* Required work: Lines in the listing below containing the string "blue" are to be identified and copied.

* Data section:
····················
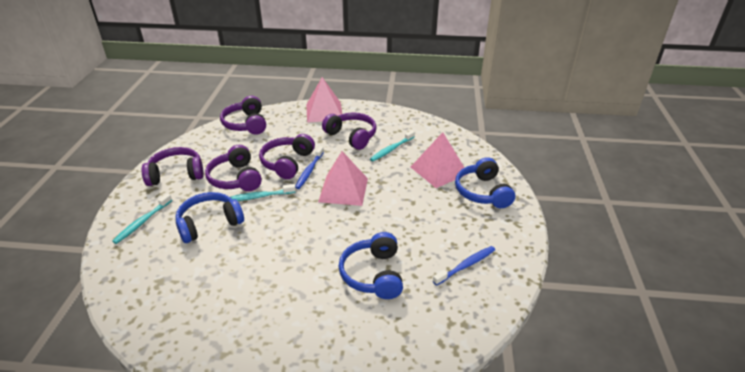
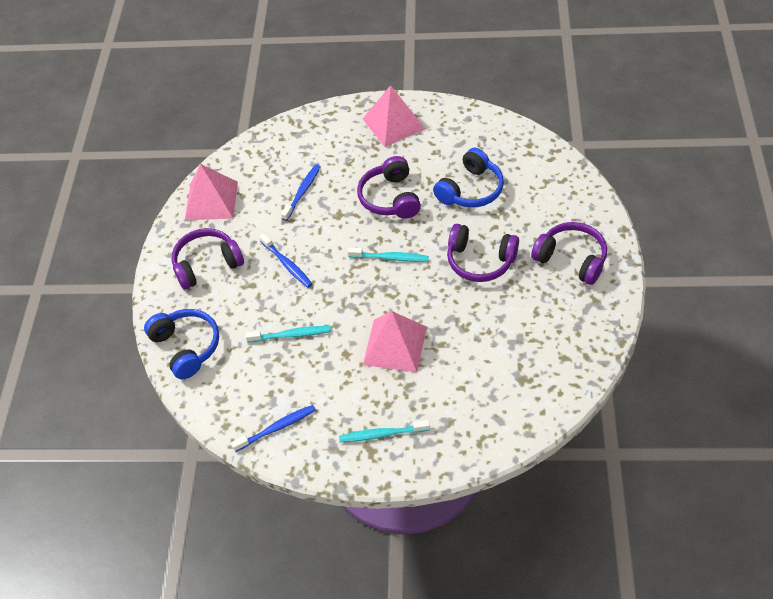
blue headphones: 3 -> 2
blue toothbrush: 2 -> 3
purple headphones: 5 -> 4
····················
* Answer for the task:
blue headphones: 3 -> 2
blue toothbrush: 2 -> 3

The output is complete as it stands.